(Provided material)
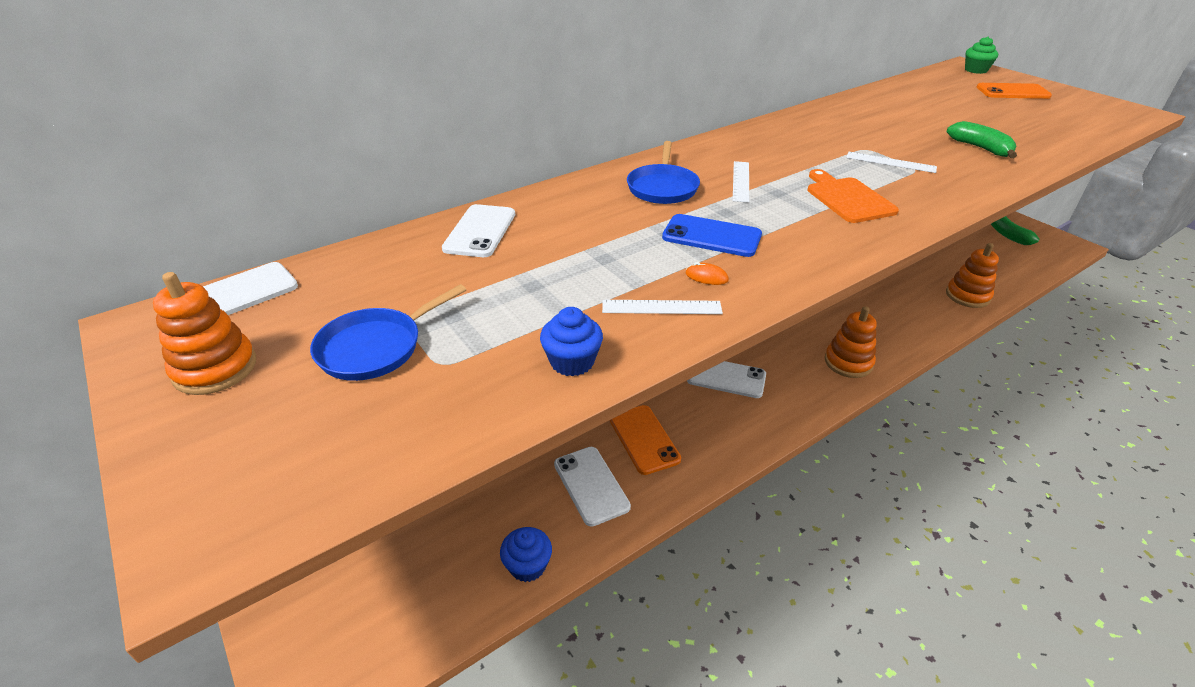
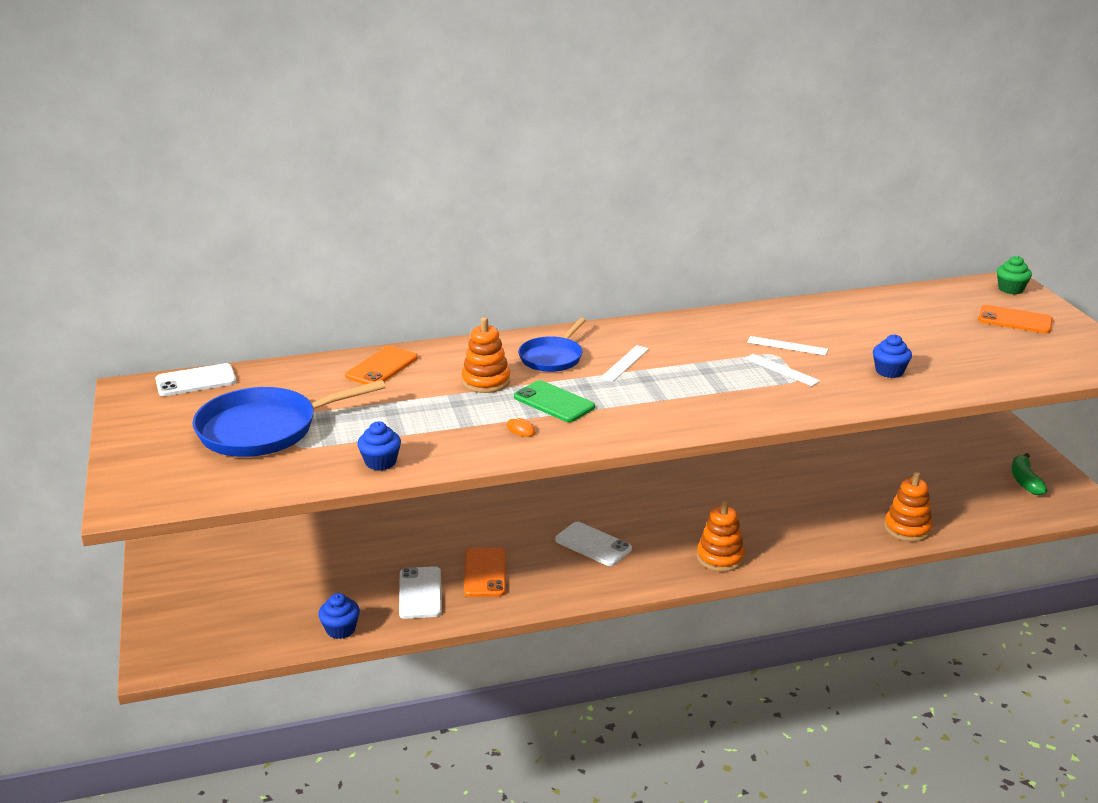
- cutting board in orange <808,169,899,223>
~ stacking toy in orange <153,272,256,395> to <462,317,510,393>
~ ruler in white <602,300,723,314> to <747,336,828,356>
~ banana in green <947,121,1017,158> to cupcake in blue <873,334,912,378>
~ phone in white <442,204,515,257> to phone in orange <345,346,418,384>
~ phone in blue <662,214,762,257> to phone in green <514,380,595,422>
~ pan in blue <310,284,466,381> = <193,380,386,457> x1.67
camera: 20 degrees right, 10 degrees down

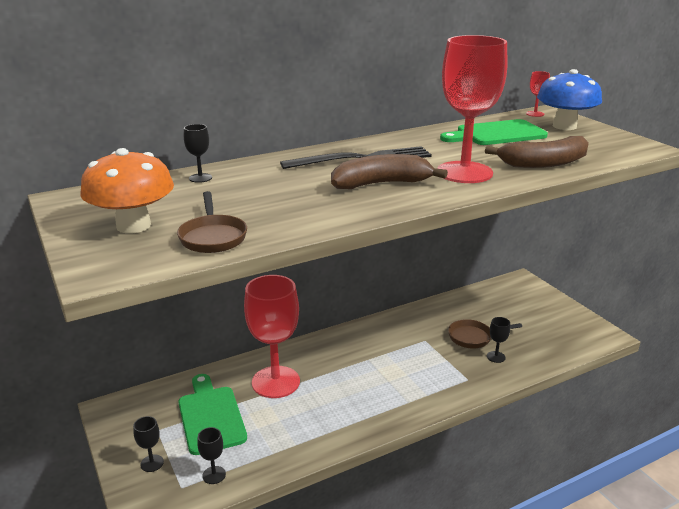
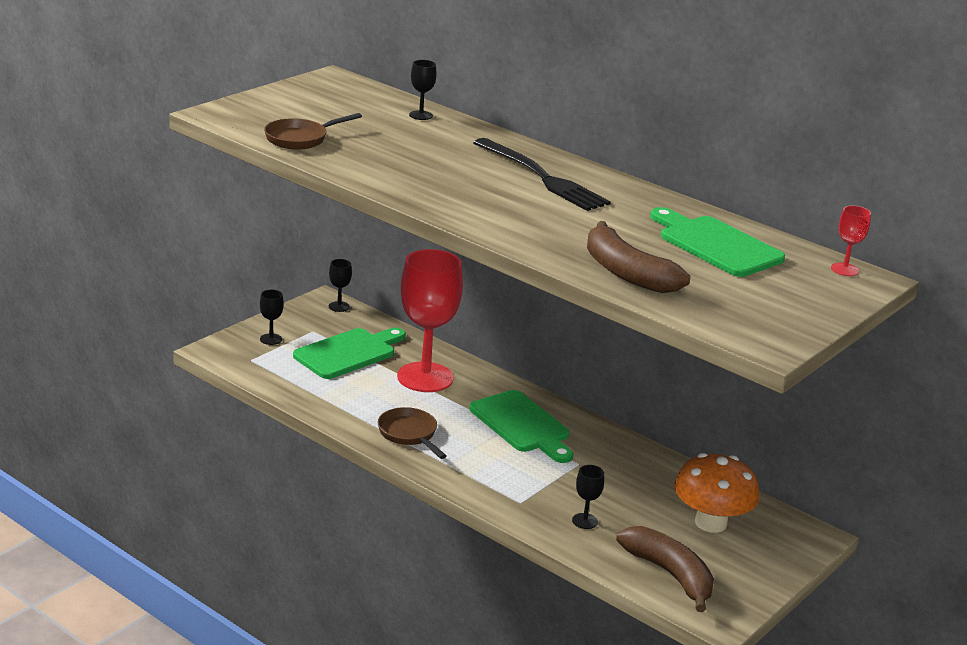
- goblet in red <437,35,507,183>
- mushroom in blue <537,69,602,130>
+ cutting board in green <469,390,573,463>
~ mushroom in orange <80,148,174,233> to <674,453,759,533>
~ goblet in black <197,427,226,484> to <329,259,352,312>
~ banana in brown <331,154,448,189> to <616,526,714,612>
~ pan in brown <448,319,522,348> to <378,407,446,459>
camera: 65 degrees right, 0 degrees up

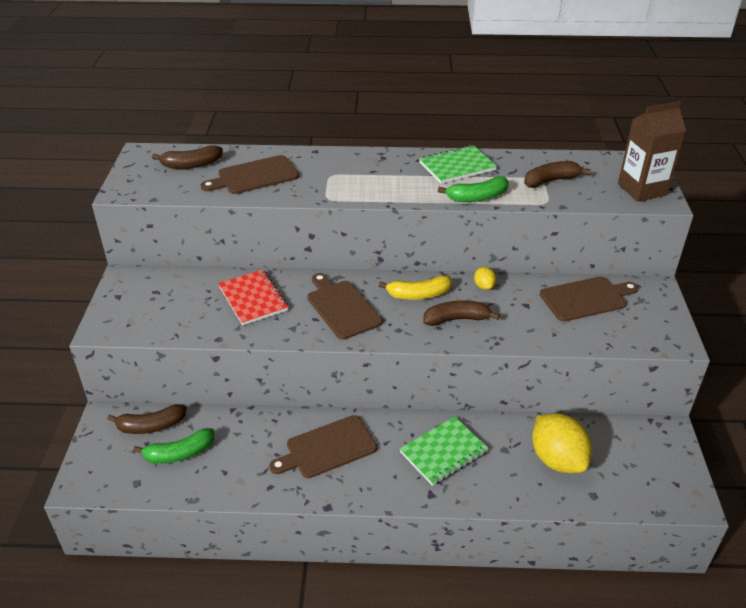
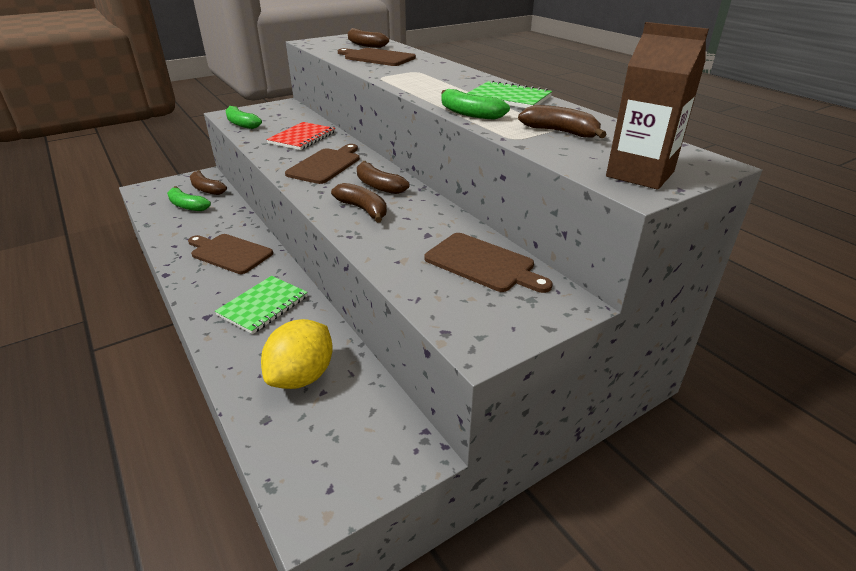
- lemon in yellow <474,267,496,290>
+ banana in green <225,106,262,129>
~ banana in yellow <379,275,452,300> to banana in brown <357,161,409,194>
~ notebook in green <400,416,489,486> = <215,276,308,334> 75 degrees counterclockwise
camera: 55 degrees right, 5 degrees down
(End Provided material)
◆ What is needed: Nothing but the lines from the one with "in green <225,106,262,129>" through the final line of the data belongs in the answer, and they must match exactly.

◆ Response to the exercise:
+ banana in green <225,106,262,129>
~ banana in yellow <379,275,452,300> to banana in brown <357,161,409,194>
~ notebook in green <400,416,489,486> = <215,276,308,334> 75 degrees counterclockwise
camera: 55 degrees right, 5 degrees down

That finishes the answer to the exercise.